• RECORDS SHOWN:
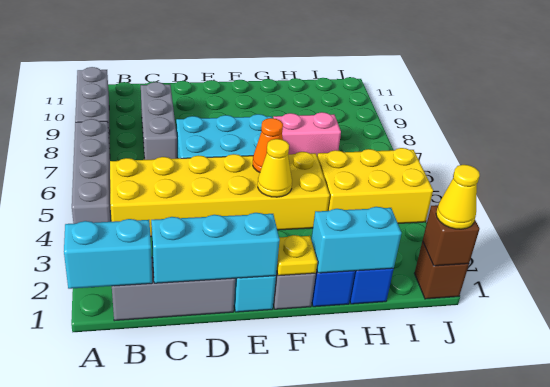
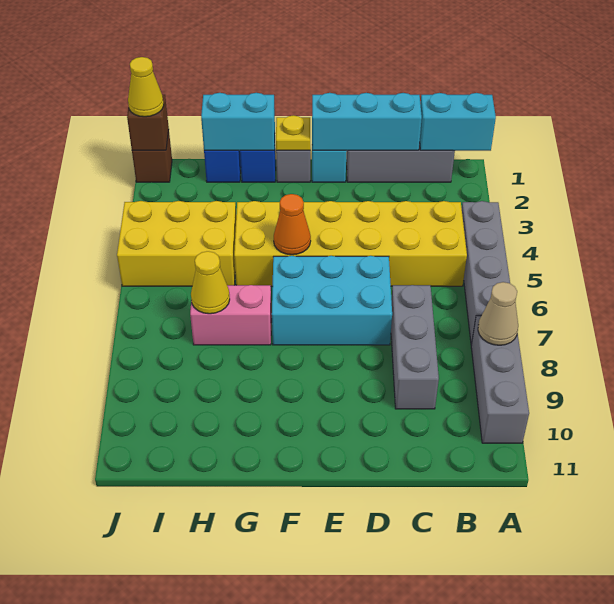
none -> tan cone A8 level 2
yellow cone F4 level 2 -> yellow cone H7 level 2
---
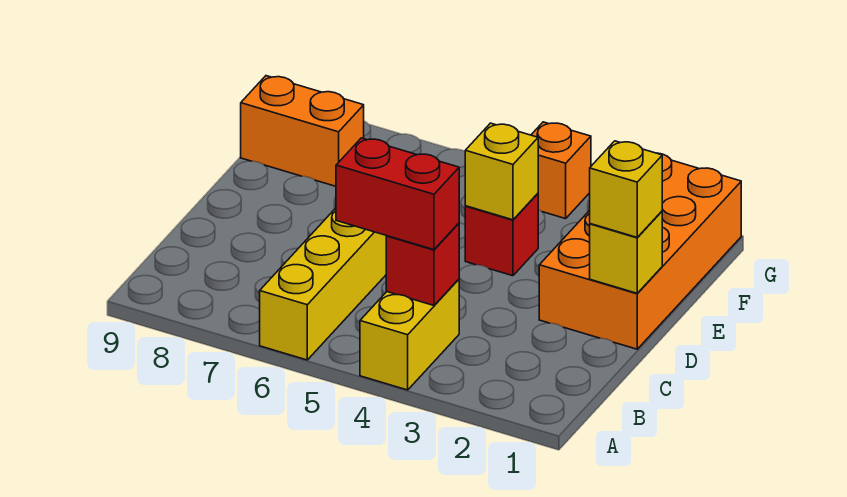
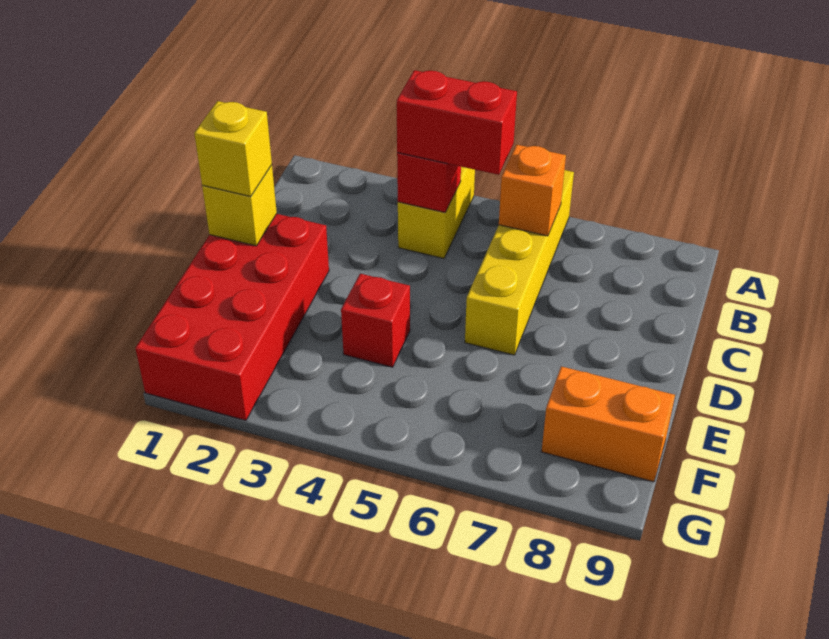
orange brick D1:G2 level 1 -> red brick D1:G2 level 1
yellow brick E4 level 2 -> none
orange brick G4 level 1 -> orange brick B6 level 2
...
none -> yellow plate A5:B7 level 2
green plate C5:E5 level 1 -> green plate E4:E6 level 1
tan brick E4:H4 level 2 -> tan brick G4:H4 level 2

• YOUR INSTRUCTIONS:
Produce only the lines from the line containing "yellow brick E4 level 2 -> none" through the line containing "orange brick G4", inclusive of both, exactly as they stand in the entries above.

• WRITTEN ANSWER:
yellow brick E4 level 2 -> none
orange brick G4 level 1 -> orange brick B6 level 2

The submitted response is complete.